══ Data for processing
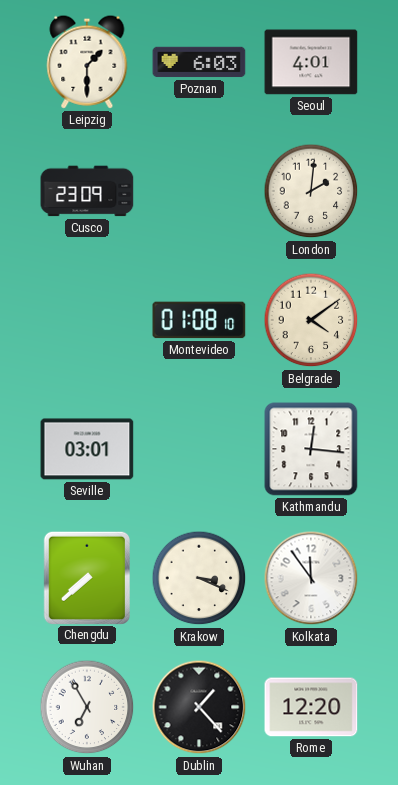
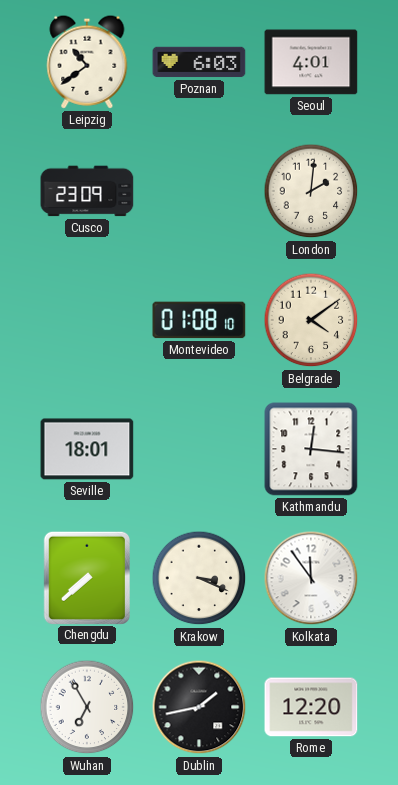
Leipzig: 1:30 -> 10:39
Seville: 03:01 -> 18:01
Dublin: 1:23 -> 1:43
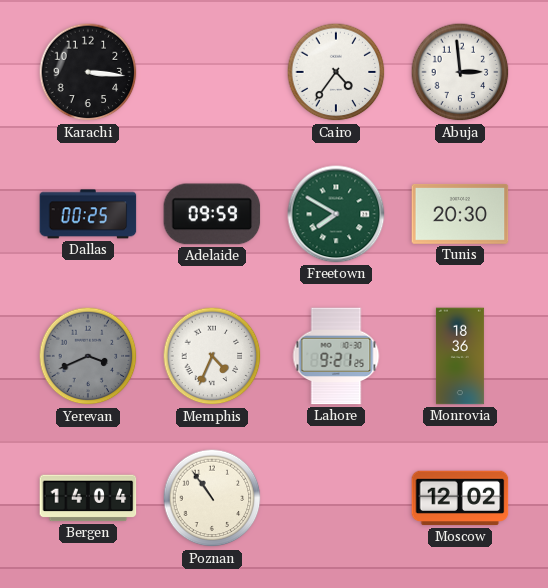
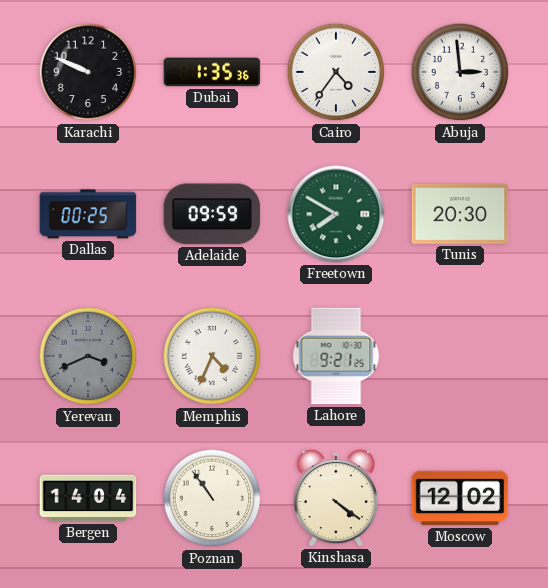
Karachi: 3:16 -> 9:49
Dubai: none -> 1:35
Monrovia: 18:36 -> none
Kinshasa: none -> 4:21
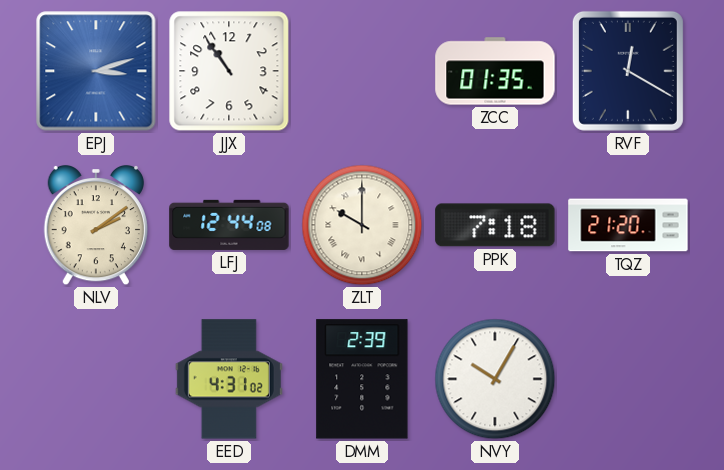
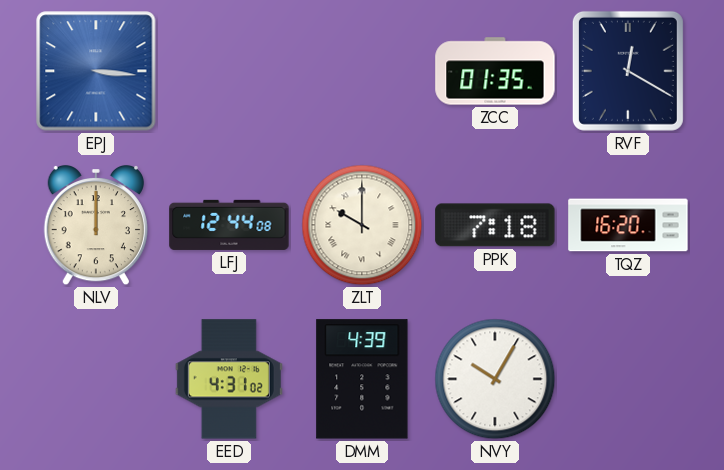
EPJ: 3:12 -> 3:16
JJX: 10:54 -> none
NLV: 2:09 -> 12:00
TQZ: 21:20 -> 16:20
DMM: 2:39 -> 4:39
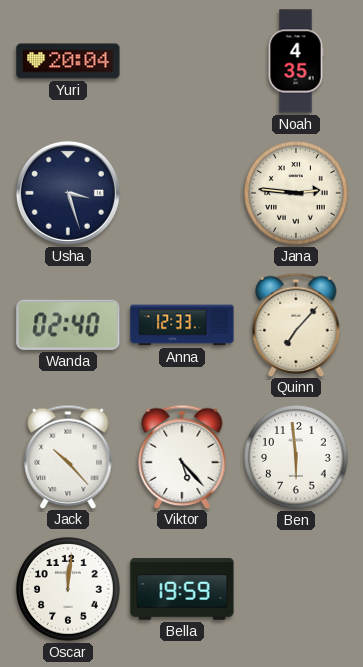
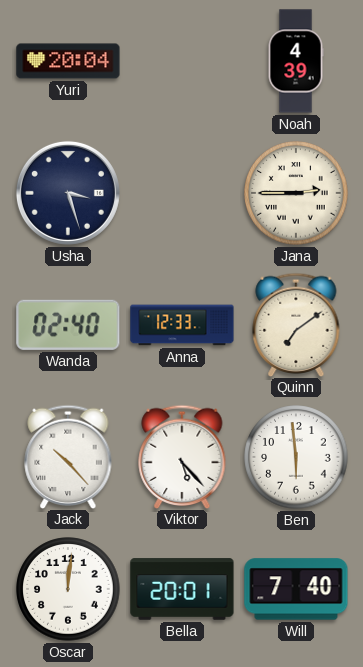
Noah: 4:35 -> 4:39
Jana: 2:46 -> 2:45
Quinn: 7:07 -> 7:09
Bella: 19:59 -> 20:01
Will: none -> 7:40
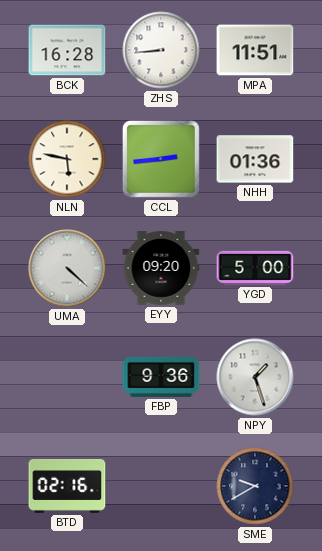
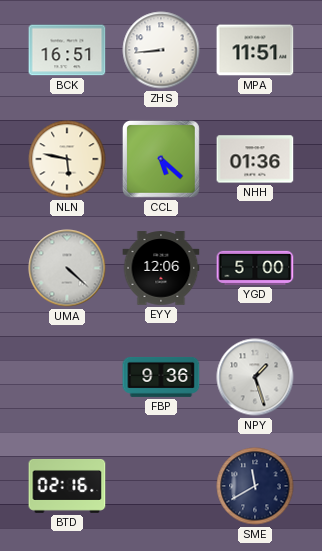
BCK: 16:28 -> 16:51
CCL: 2:44 -> 5:22
EYY: 09:20 -> 12:06
SME: 9:40 -> 11:40
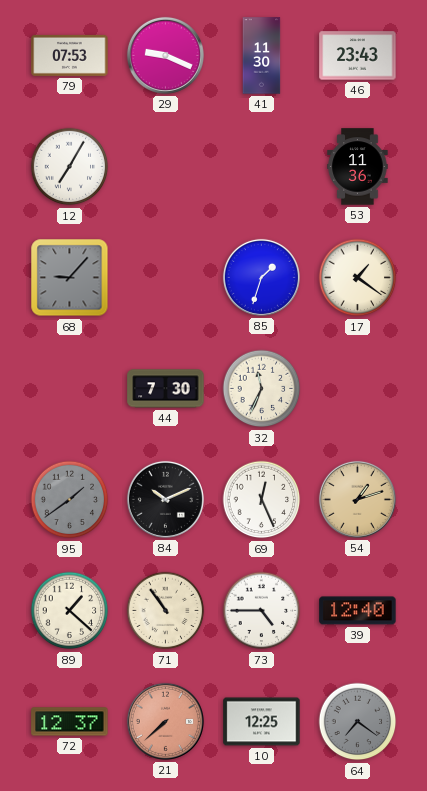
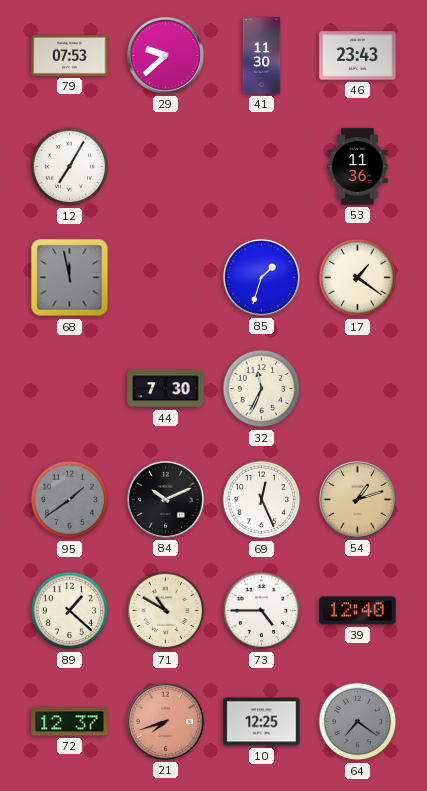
29: 9:19 -> 9:38
68: 9:07 -> 11:58
71: 10:54 -> 10:50
21: 7:38 -> 7:42
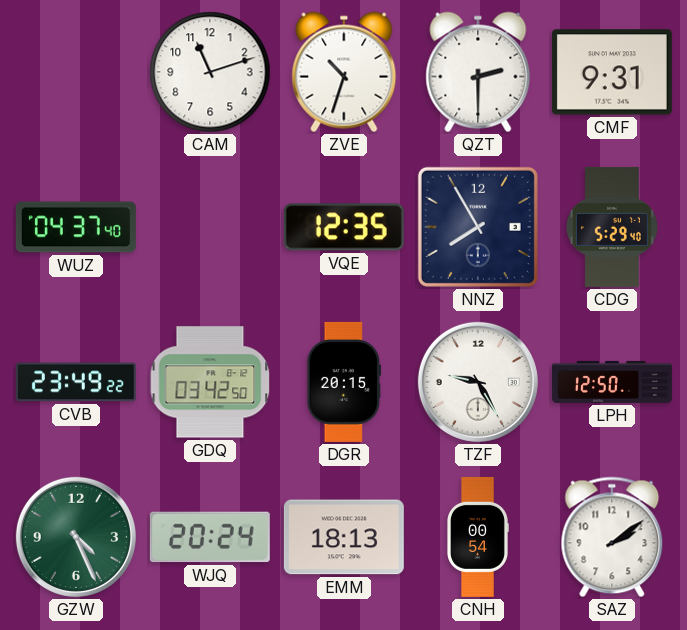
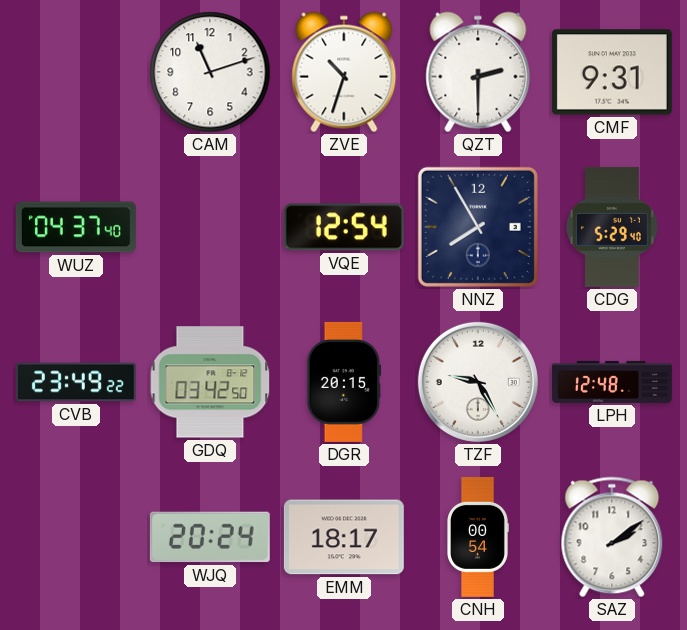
VQE: 12:35 -> 12:54
LPH: 12:50 -> 12:48
GZW: 4:26 -> none
EMM: 18:13 -> 18:17
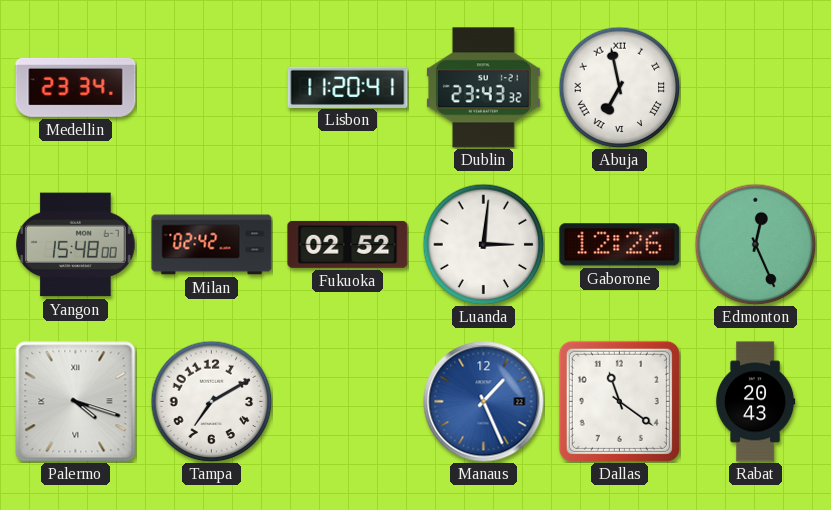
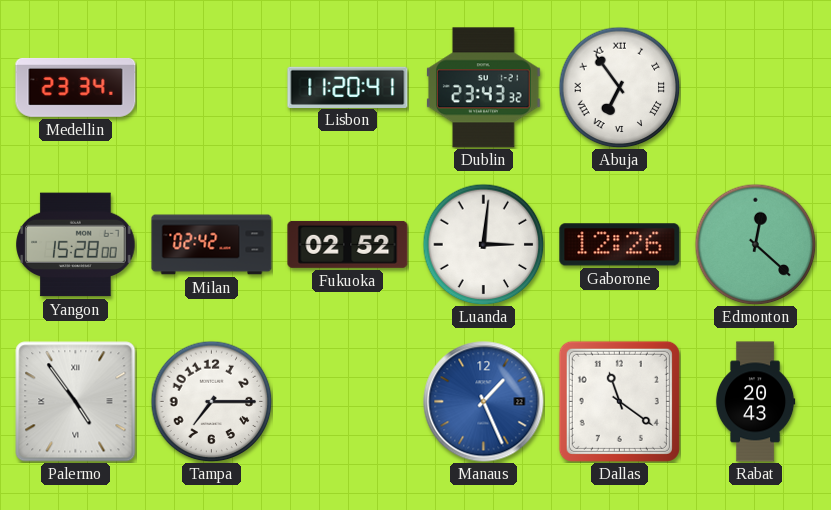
Abuja: 6:58 -> 6:54
Yangon: 15:48 -> 15:28
Edmonton: 12:26 -> 12:22
Palermo: 4:18 -> 4:54
Tampa: 7:10 -> 7:15
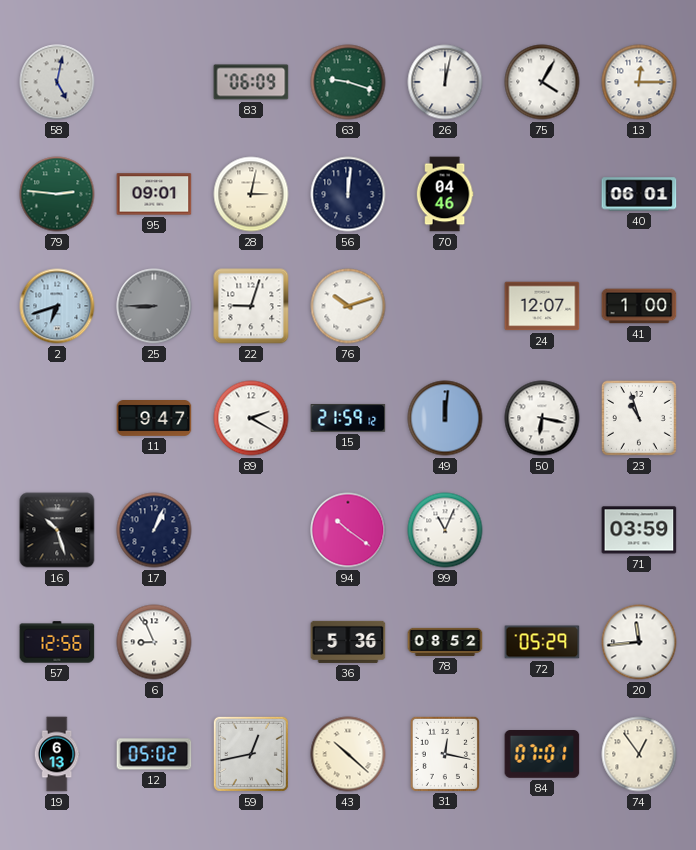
════
■ **What you are asked to do**
Duplicate every line of the data above verbatim, omitting the pictures.

■ **Full solution**
Leipzig: 1:30 -> 10:39
Seville: 03:01 -> 18:01
Dublin: 1:23 -> 1:43
Karachi: 3:16 -> 9:49
Dubai: none -> 1:35
Monrovia: 18:36 -> none
Kinshasa: none -> 4:21
EPJ: 3:12 -> 3:16
JJX: 10:54 -> none
NLV: 2:09 -> 12:00
TQZ: 21:20 -> 16:20
DMM: 2:39 -> 4:39
Noah: 4:35 -> 4:39
Jana: 2:46 -> 2:45
Quinn: 7:07 -> 7:09
Bella: 19:59 -> 20:01
Will: none -> 7:40
BCK: 16:28 -> 16:51
CCL: 2:44 -> 5:22
EYY: 09:20 -> 12:06
SME: 9:40 -> 11:40
29: 9:19 -> 9:38
68: 9:07 -> 11:58
71: 10:54 -> 10:50
21: 7:38 -> 7:42
VQE: 12:35 -> 12:54
LPH: 12:50 -> 12:48
GZW: 4:26 -> none
EMM: 18:13 -> 18:17
Abuja: 6:58 -> 6:54
Yangon: 15:48 -> 15:28
Edmonton: 12:26 -> 12:22
Palermo: 4:18 -> 4:54
Tampa: 7:10 -> 7:15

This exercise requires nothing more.